Exercise goal ▸ The output should hold exactly, and only, the lines from the line bearing "R17: 47k (SIG, VN) -> 3.9k (SIG, VN)" through the last line of the listing below, and no pictures.

════

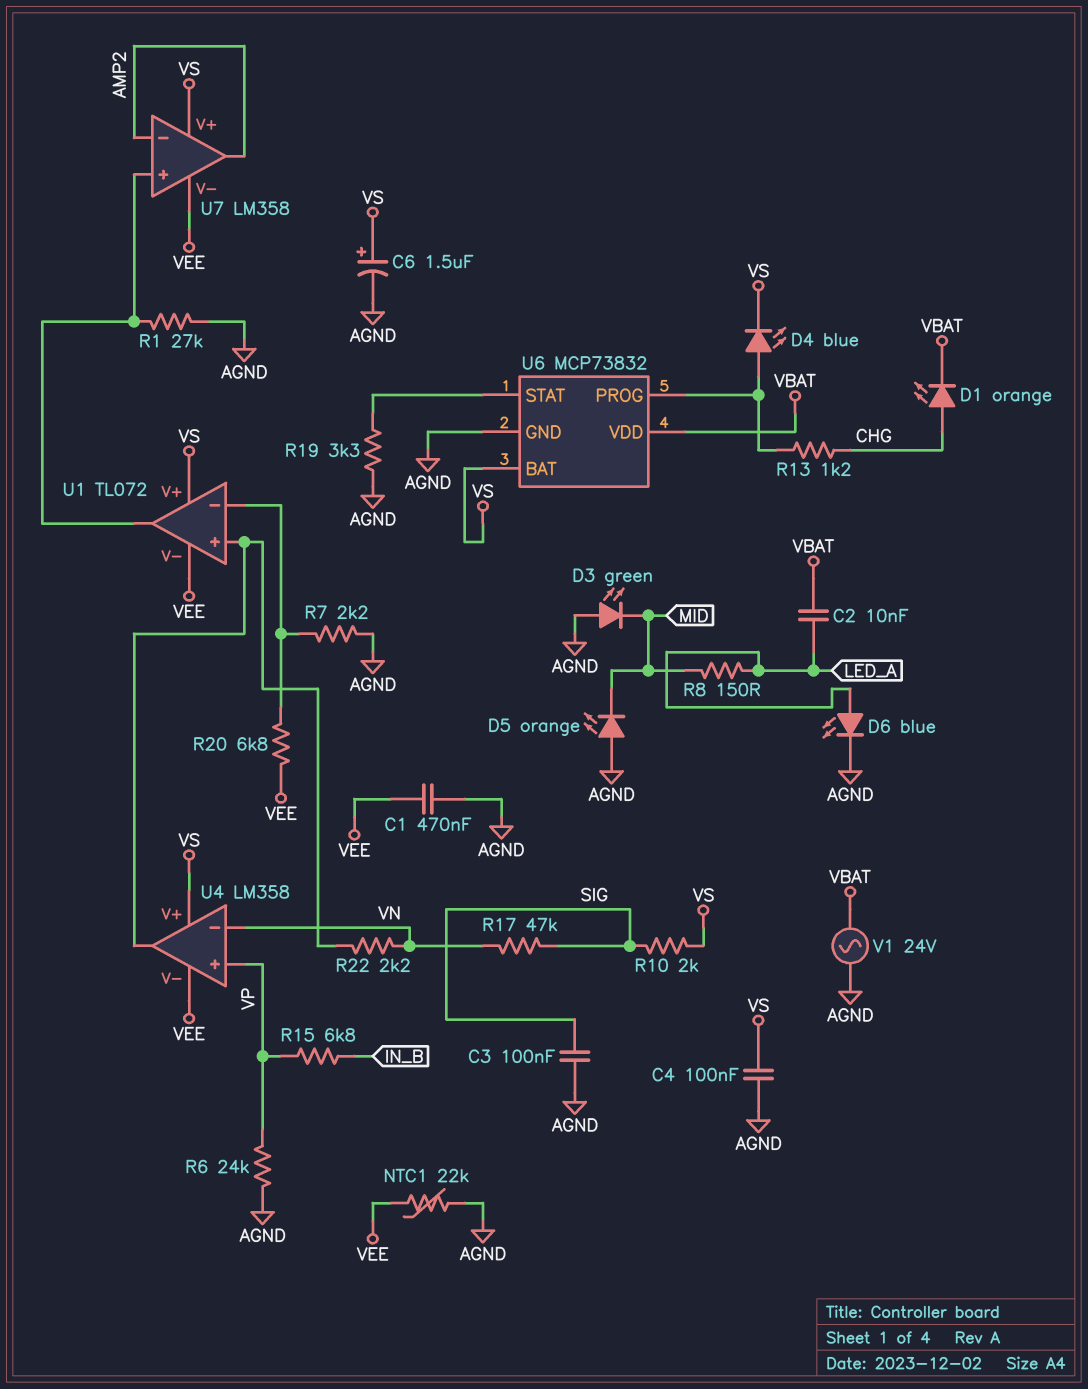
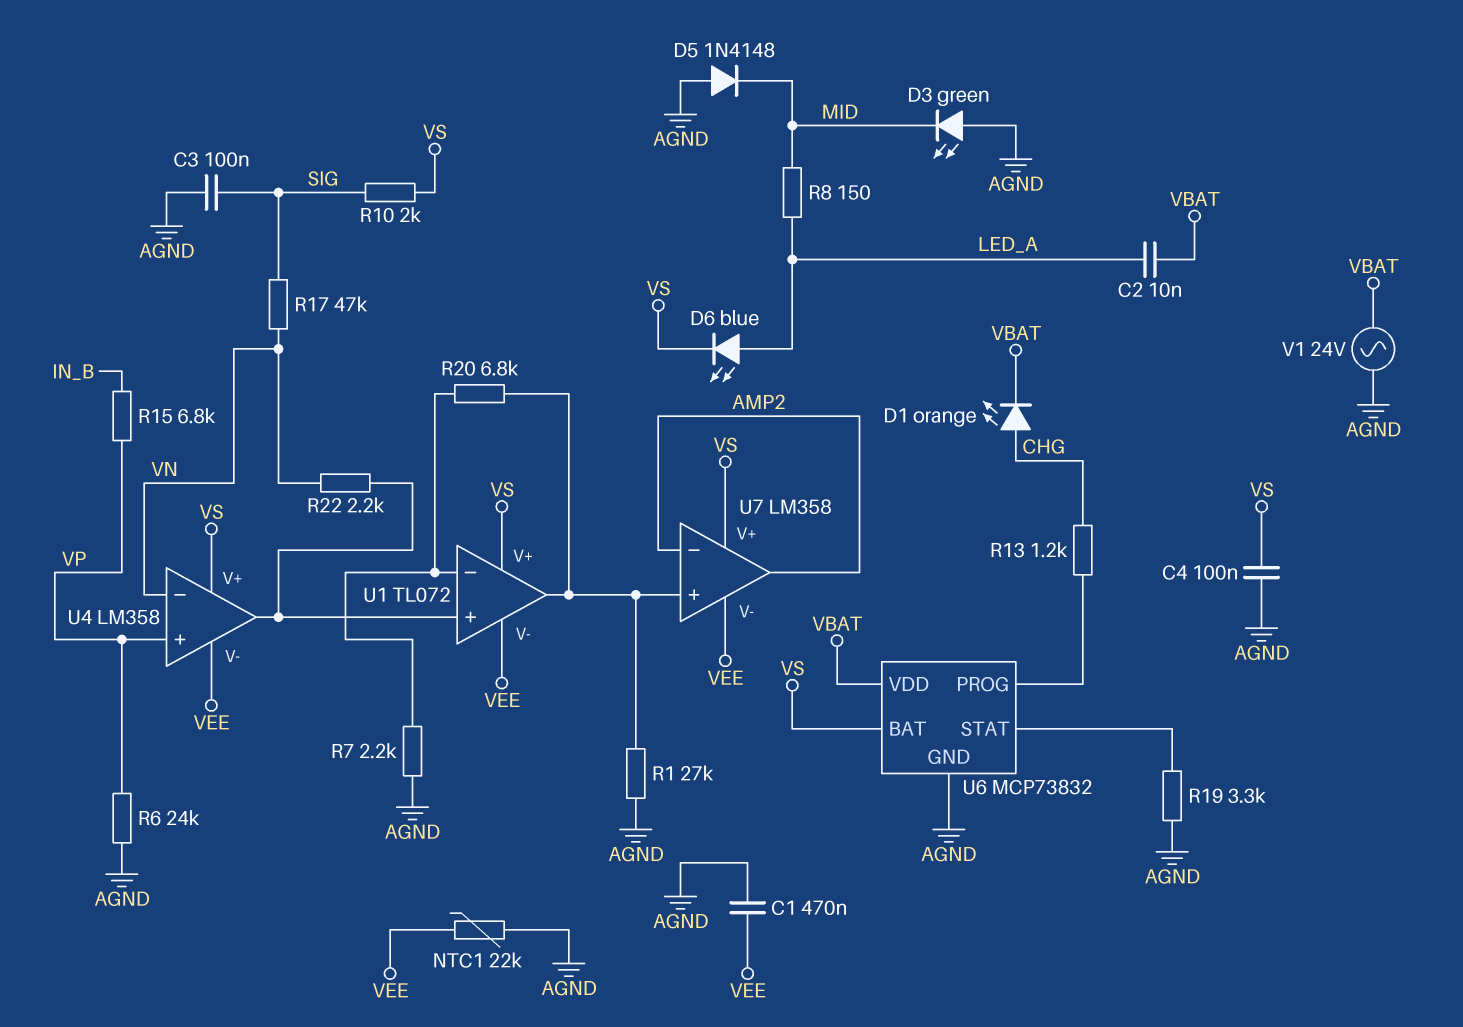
C6: 1.5uF (plus VS, minus AGND) -> none
D4: LED blue (A U6/PROG, K VS) -> none
D5: LED orange (A AGND, K MID) -> diode 1N4148 (A AGND, K MID)
D6: LED blue (A LED_A, K AGND) -> LED blue (A LED_A, K VS)
R20: 6.8k (U1/in-, VEE) -> 6.8k (U1/in-, U1/out)

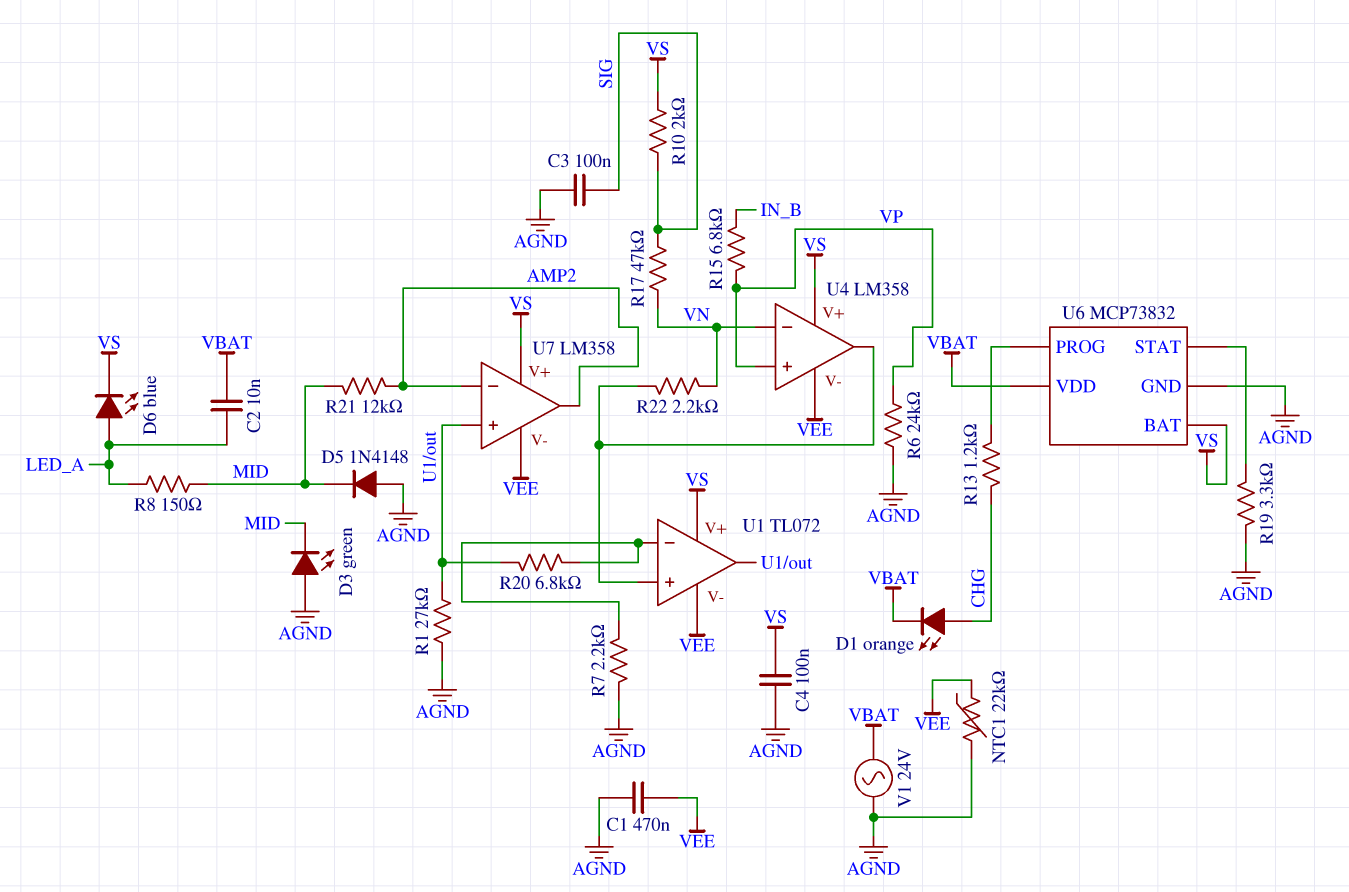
R21: none -> 12k (AMP2, MID)

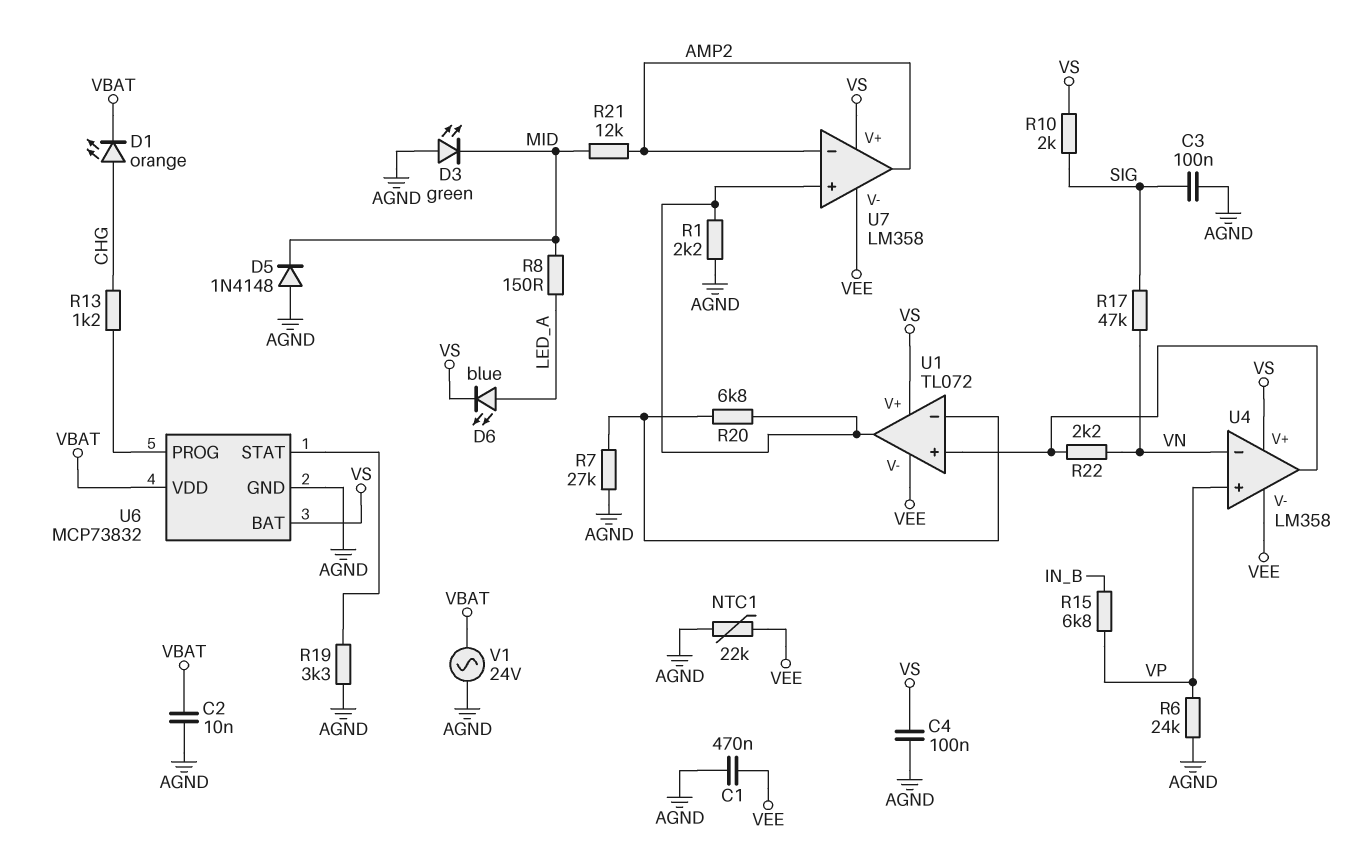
C2: 10nF (LED_A, VBAT) -> 10nF (AGND, VBAT)
R1: 27k (AGND, U1/out) -> 2.2k (AGND, U1/out)
R7: 2.2k (AGND, U1/in-) -> 27k (AGND, U1/in-)

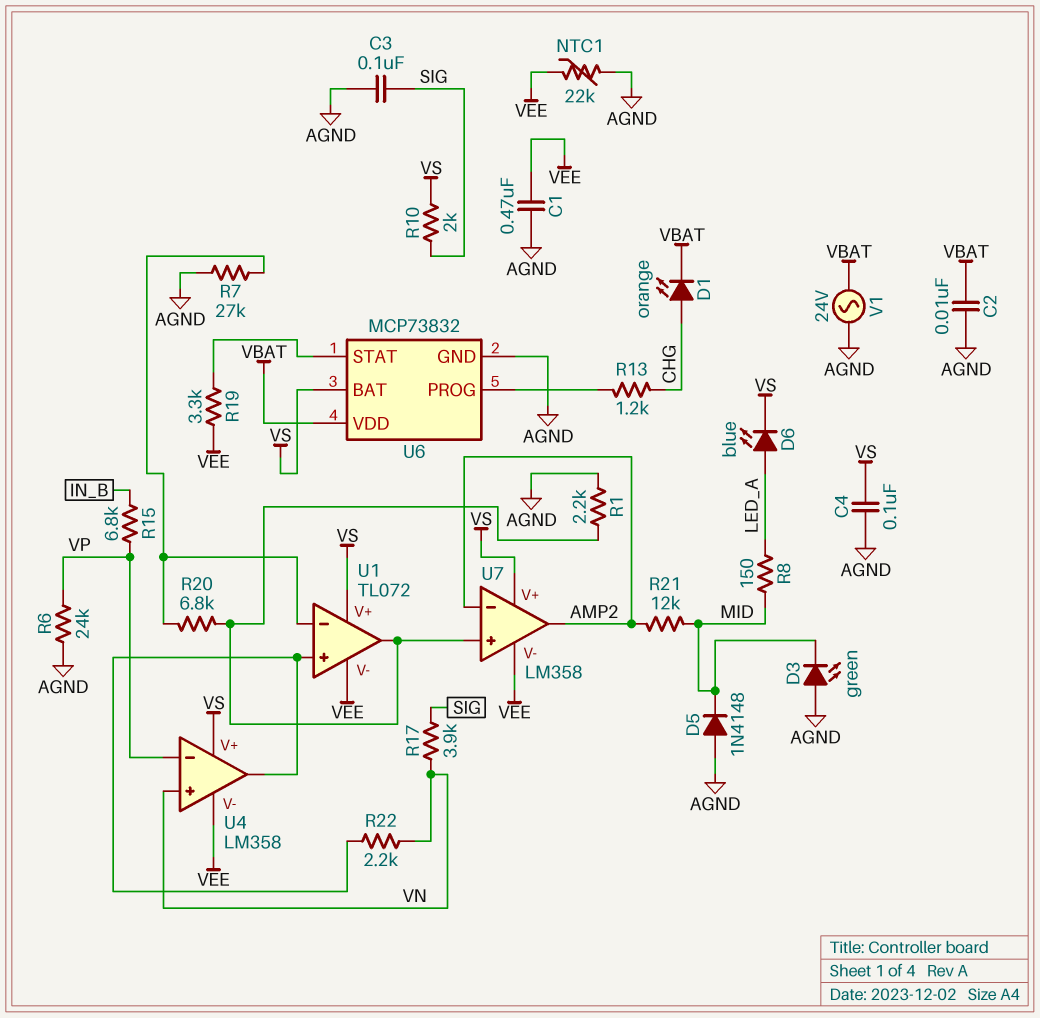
R17: 47k (SIG, VN) -> 3.9k (SIG, VN)
R19: 3.3k (AGND, U6/STAT) -> 3.3k (U6/STAT, VEE)
U4 pin in+: VP -> VN
U4 pin in-: VN -> VP

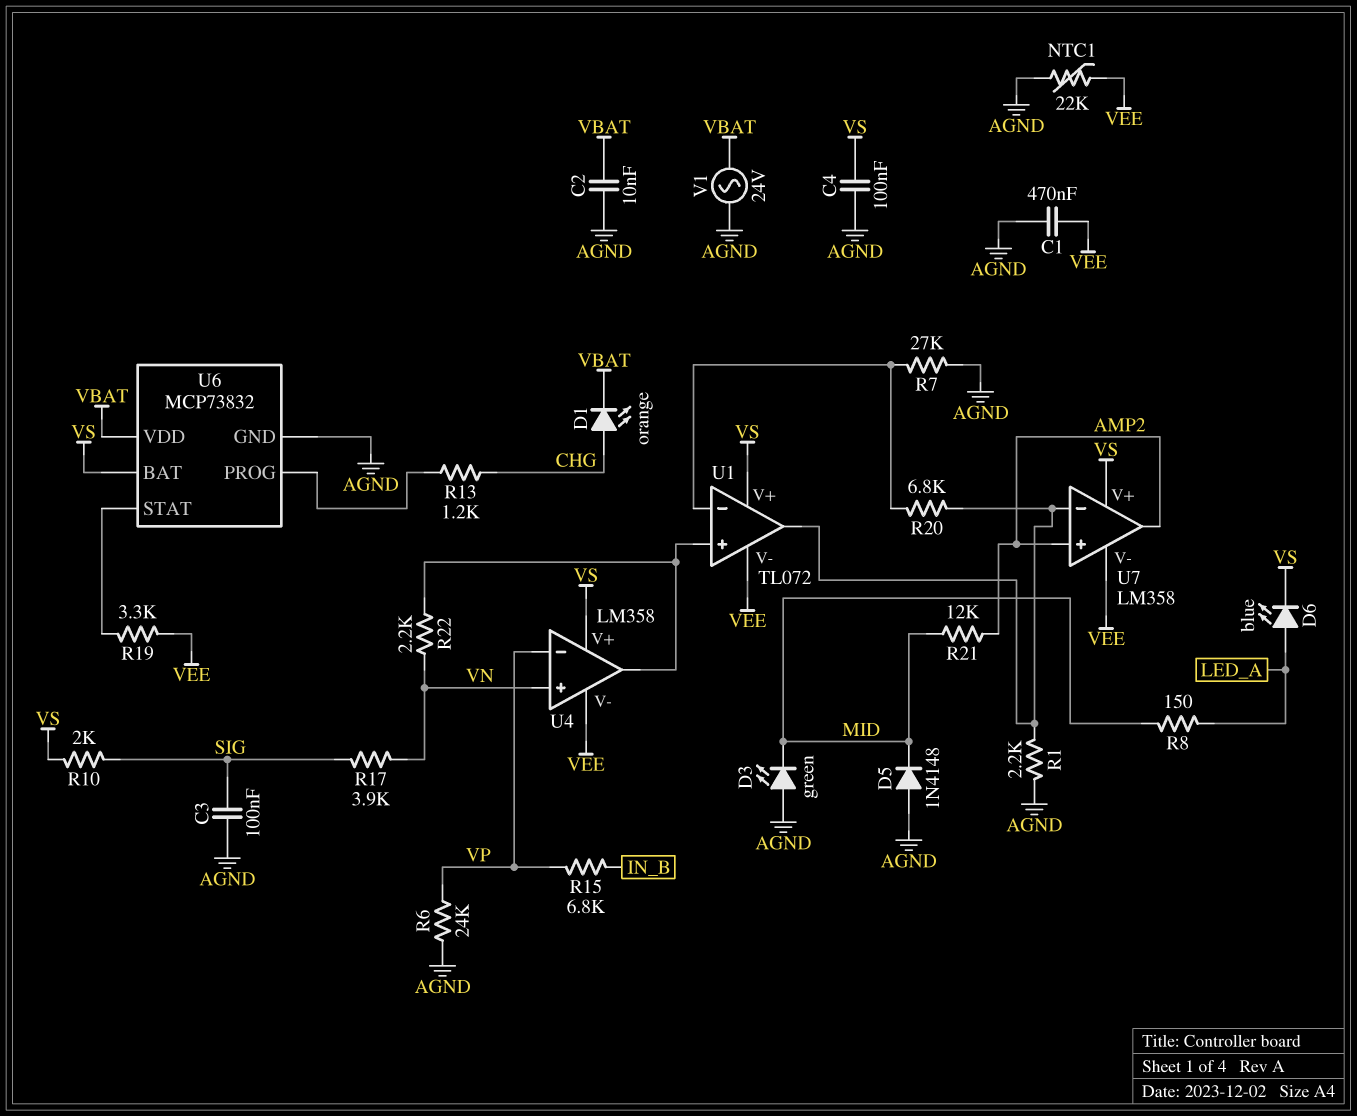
U7 pin in+: U1/out -> AMP2
U7 pin in-: AMP2 -> U1/out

════

Task answer ▸
R17: 47k (SIG, VN) -> 3.9k (SIG, VN)
R19: 3.3k (AGND, U6/STAT) -> 3.3k (U6/STAT, VEE)
U4 pin in+: VP -> VN
U4 pin in-: VN -> VP

U7 pin in+: U1/out -> AMP2
U7 pin in-: AMP2 -> U1/out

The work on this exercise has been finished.